Task prompt ▸ Copy the lines below exactly. No picture goes into the copy.

Source material ▸
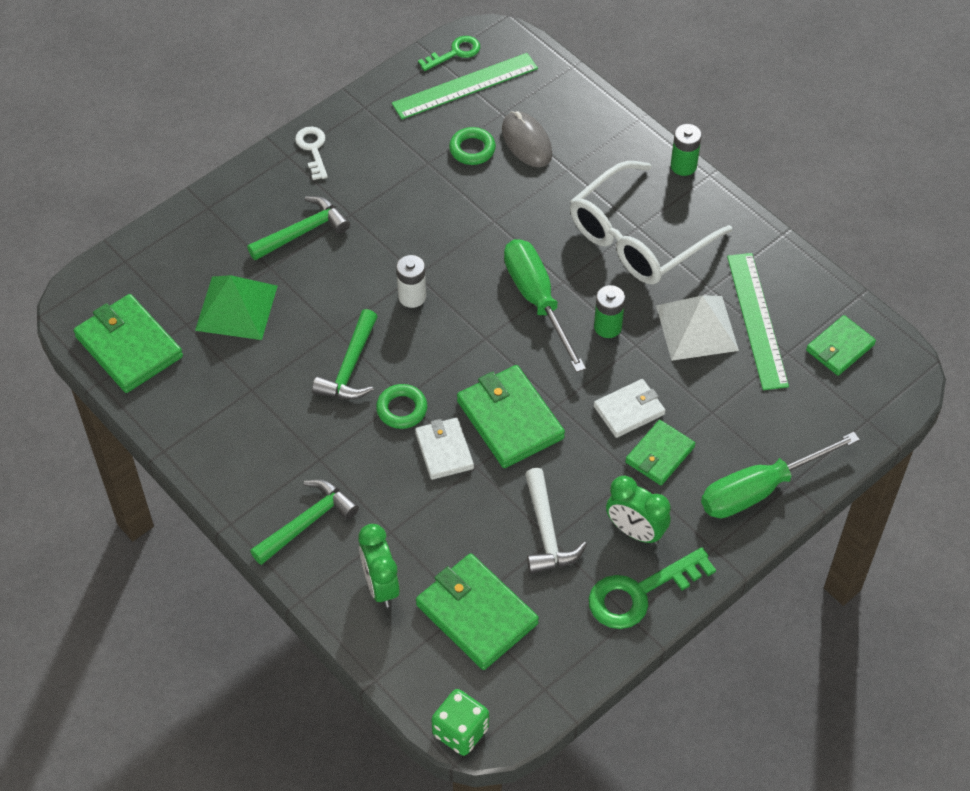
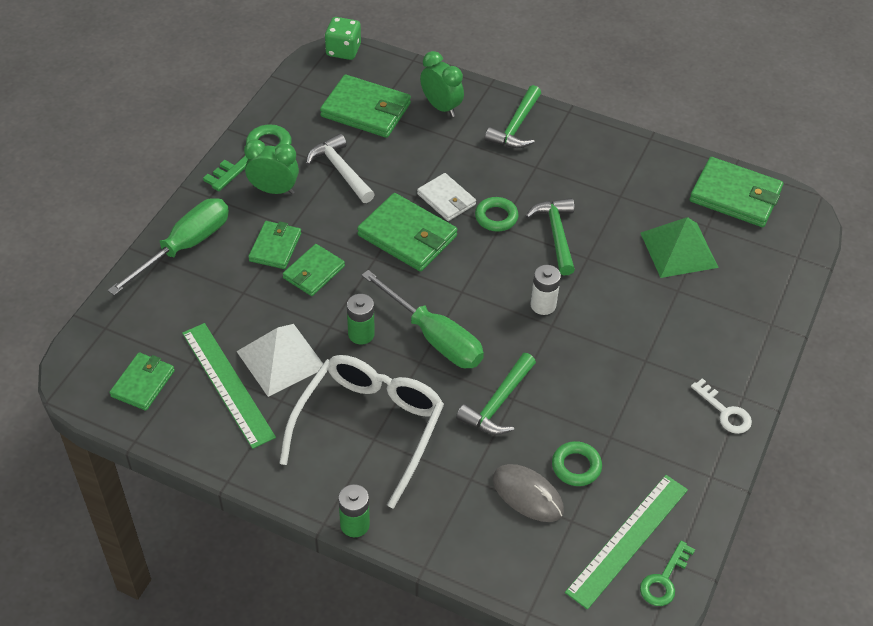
camera: 155 degrees right, 5 degrees down
(302, 232) = (674, 329): green hammer -> green hammer (498, 403)
(629, 410) = (314, 272): white wallet -> green wallet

Exercise output ▸
camera: 155 degrees right, 5 degrees down
(302, 232) = (674, 329): green hammer -> green hammer (498, 403)
(629, 410) = (314, 272): white wallet -> green wallet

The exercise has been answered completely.